Problem requirements –
Begin at the line containing "(742, 352) = (73, 250): turquoise" in the data below and go on through the line containing "camera: 50 degrees right, 5 degrees down", repeating each line exactly; include both ends and no other line.

Supplied records –
========================================================================

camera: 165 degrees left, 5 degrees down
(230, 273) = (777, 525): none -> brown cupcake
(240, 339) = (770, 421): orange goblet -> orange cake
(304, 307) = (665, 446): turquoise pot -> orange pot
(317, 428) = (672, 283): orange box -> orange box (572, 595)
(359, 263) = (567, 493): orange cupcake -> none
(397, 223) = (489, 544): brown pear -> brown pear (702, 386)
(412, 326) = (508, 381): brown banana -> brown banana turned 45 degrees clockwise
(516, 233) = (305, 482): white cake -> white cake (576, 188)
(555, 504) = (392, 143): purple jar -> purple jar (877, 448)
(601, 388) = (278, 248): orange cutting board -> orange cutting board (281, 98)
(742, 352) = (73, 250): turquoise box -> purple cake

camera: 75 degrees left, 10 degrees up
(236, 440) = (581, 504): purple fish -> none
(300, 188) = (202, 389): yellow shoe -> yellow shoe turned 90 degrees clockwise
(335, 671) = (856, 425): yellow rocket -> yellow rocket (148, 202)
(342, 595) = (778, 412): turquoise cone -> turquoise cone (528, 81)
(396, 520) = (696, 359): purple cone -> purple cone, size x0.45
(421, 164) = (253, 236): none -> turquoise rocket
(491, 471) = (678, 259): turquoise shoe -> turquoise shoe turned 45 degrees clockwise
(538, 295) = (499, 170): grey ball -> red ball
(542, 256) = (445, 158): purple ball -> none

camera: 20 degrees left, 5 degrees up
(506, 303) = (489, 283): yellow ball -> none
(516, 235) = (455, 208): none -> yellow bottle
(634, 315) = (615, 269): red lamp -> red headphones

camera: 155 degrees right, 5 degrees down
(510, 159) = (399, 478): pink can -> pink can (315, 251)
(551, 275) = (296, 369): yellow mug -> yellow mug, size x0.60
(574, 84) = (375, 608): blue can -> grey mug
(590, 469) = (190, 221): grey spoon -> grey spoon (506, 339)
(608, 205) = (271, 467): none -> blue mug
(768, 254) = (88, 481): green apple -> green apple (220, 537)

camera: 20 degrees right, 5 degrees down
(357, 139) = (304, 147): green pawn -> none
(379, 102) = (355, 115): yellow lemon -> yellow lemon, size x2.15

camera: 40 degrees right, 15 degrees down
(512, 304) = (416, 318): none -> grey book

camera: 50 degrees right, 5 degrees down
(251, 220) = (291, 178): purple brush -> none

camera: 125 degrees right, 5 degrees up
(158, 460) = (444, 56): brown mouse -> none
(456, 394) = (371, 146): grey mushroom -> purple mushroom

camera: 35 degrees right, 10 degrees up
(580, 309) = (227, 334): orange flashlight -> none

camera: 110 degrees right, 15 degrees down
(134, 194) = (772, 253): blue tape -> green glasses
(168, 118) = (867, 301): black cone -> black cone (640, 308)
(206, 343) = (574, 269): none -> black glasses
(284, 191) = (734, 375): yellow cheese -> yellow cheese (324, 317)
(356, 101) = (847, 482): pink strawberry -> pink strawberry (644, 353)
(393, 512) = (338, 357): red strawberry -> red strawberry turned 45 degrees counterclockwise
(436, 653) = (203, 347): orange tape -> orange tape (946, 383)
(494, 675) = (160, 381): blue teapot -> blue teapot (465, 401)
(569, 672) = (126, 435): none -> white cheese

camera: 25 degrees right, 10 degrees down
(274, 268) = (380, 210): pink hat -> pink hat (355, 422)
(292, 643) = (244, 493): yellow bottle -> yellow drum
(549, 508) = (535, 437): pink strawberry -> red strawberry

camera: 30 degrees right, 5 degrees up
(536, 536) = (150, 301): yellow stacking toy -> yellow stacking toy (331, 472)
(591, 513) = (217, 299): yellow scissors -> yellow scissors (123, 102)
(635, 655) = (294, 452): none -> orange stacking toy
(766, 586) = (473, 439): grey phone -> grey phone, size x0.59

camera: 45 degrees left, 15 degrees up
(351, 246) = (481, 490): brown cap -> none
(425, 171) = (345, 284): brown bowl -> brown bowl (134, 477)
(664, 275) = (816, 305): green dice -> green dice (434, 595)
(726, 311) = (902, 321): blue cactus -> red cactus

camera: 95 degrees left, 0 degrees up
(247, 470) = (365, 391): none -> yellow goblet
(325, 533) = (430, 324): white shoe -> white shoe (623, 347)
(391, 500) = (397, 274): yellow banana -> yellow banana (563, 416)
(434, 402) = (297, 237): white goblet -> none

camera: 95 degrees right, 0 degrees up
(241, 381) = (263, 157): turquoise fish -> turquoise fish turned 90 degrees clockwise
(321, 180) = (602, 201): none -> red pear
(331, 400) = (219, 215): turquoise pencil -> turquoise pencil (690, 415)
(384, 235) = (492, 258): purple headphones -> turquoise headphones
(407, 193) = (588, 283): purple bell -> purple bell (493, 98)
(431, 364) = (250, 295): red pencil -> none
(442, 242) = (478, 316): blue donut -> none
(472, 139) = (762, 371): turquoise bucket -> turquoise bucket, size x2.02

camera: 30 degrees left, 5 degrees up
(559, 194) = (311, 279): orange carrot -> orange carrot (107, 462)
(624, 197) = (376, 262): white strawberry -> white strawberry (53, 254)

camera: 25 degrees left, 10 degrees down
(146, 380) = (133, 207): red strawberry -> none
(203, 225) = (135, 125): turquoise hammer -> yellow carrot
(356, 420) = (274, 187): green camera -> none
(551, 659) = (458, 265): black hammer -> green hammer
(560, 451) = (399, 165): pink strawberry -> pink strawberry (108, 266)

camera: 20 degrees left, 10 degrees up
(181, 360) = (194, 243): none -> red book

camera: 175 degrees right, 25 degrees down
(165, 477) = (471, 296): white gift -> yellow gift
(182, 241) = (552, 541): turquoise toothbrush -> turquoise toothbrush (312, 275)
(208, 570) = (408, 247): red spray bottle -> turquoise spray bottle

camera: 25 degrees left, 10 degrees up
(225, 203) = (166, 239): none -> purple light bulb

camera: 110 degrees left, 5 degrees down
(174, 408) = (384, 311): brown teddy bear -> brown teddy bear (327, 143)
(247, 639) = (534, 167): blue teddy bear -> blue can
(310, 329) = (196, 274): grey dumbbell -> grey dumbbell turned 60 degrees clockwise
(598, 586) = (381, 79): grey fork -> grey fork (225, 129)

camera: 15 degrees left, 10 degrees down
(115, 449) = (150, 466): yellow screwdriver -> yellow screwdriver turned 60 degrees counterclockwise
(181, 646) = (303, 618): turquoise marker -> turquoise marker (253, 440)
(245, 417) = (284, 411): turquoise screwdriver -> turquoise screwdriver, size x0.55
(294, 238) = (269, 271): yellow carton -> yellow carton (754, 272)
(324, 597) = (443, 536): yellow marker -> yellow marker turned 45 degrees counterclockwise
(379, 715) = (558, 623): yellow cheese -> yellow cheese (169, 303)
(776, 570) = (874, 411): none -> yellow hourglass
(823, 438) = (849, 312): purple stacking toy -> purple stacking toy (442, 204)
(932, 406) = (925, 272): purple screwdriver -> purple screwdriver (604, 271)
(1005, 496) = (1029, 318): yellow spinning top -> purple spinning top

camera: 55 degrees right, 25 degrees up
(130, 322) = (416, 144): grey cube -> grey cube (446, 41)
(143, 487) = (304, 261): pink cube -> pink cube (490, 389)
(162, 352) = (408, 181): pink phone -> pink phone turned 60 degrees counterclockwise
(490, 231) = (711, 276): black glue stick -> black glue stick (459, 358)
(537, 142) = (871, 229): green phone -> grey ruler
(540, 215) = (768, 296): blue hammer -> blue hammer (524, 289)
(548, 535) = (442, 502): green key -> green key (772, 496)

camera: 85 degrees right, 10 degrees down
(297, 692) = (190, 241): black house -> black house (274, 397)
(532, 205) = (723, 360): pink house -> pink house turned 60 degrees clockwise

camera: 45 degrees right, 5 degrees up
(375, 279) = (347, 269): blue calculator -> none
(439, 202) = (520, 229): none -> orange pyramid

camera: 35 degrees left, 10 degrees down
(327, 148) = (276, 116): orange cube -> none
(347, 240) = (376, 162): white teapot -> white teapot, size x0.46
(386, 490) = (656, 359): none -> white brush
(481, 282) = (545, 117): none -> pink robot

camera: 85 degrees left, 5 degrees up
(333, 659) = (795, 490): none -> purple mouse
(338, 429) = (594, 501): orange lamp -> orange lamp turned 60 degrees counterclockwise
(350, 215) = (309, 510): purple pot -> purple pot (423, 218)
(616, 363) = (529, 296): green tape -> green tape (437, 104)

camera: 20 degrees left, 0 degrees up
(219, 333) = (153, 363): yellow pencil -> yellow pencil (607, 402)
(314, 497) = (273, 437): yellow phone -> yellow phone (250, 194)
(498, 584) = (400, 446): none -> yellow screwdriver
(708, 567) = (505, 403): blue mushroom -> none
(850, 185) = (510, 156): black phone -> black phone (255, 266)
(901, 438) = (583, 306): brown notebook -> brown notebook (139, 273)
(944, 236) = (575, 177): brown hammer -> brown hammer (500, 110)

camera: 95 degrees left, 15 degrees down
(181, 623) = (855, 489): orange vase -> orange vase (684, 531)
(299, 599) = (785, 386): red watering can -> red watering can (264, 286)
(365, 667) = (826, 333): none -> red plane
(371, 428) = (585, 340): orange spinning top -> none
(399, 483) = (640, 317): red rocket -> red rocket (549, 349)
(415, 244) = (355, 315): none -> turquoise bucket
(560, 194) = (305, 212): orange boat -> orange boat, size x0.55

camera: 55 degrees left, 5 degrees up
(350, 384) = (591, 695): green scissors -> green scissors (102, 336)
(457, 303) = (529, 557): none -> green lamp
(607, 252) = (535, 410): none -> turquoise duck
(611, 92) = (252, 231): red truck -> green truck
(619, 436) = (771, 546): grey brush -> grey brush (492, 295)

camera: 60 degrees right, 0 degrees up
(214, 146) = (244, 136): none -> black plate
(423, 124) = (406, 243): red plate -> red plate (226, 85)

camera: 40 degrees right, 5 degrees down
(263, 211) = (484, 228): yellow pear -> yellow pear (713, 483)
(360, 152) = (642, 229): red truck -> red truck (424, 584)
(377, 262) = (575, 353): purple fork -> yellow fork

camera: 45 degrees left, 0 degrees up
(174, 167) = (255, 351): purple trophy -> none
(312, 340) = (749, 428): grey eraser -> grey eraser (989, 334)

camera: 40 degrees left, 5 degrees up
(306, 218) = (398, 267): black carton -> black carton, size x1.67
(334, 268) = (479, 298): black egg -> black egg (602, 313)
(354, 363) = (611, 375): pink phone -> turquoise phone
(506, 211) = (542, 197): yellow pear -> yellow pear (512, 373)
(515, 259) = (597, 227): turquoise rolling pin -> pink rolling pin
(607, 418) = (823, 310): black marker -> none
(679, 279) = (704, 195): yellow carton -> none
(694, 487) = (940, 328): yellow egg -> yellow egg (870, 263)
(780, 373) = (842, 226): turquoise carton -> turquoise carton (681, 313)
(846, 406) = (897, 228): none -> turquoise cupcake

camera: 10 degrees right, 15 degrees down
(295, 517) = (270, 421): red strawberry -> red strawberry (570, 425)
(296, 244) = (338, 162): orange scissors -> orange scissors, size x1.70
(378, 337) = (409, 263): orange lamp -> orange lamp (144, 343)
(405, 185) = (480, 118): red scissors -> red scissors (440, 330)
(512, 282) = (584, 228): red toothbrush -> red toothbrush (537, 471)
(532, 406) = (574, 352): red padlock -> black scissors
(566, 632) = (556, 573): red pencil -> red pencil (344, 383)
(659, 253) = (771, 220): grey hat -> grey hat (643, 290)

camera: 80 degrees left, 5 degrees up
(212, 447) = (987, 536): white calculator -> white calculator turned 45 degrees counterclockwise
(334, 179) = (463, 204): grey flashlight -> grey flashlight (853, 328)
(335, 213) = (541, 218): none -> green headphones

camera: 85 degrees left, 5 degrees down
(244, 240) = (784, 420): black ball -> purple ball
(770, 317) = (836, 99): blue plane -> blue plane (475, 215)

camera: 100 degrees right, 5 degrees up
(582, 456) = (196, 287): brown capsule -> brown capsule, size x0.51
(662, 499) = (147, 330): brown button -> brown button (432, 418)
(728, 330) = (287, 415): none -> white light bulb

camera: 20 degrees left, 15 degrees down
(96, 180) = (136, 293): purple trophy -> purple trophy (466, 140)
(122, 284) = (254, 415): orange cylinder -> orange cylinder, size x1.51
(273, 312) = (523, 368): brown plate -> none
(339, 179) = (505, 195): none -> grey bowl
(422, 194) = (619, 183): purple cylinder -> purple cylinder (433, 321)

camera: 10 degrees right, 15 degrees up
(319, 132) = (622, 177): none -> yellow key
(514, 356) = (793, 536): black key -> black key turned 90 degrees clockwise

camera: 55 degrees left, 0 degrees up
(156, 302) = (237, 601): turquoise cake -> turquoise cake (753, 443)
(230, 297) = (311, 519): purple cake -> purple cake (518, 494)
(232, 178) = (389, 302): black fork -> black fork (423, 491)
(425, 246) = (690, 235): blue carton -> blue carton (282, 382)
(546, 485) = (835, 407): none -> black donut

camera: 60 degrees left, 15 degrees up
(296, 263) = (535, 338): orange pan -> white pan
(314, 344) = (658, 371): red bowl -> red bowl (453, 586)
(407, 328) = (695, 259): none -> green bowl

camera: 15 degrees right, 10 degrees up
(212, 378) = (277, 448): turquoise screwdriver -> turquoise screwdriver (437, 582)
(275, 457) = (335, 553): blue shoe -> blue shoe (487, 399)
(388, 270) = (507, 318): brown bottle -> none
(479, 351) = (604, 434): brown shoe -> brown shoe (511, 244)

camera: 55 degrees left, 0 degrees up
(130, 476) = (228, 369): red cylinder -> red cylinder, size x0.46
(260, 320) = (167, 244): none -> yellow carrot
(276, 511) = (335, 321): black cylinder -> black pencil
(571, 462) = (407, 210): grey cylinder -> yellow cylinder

========================================================================

Finished exercise –
(742, 352) = (73, 250): turquoise box -> purple cake

camera: 75 degrees left, 10 degrees up
(236, 440) = (581, 504): purple fish -> none
(300, 188) = (202, 389): yellow shoe -> yellow shoe turned 90 degrees clockwise
(335, 671) = (856, 425): yellow rocket -> yellow rocket (148, 202)
(342, 595) = (778, 412): turquoise cone -> turquoise cone (528, 81)
(396, 520) = (696, 359): purple cone -> purple cone, size x0.45
(421, 164) = (253, 236): none -> turquoise rocket
(491, 471) = (678, 259): turquoise shoe -> turquoise shoe turned 45 degrees clockwise
(538, 295) = (499, 170): grey ball -> red ball
(542, 256) = (445, 158): purple ball -> none

camera: 20 degrees left, 5 degrees up
(506, 303) = (489, 283): yellow ball -> none
(516, 235) = (455, 208): none -> yellow bottle
(634, 315) = (615, 269): red lamp -> red headphones

camera: 155 degrees right, 5 degrees down
(510, 159) = (399, 478): pink can -> pink can (315, 251)
(551, 275) = (296, 369): yellow mug -> yellow mug, size x0.60
(574, 84) = (375, 608): blue can -> grey mug
(590, 469) = (190, 221): grey spoon -> grey spoon (506, 339)
(608, 205) = (271, 467): none -> blue mug
(768, 254) = (88, 481): green apple -> green apple (220, 537)

camera: 20 degrees right, 5 degrees down
(357, 139) = (304, 147): green pawn -> none
(379, 102) = (355, 115): yellow lemon -> yellow lemon, size x2.15

camera: 40 degrees right, 15 degrees down
(512, 304) = (416, 318): none -> grey book

camera: 50 degrees right, 5 degrees down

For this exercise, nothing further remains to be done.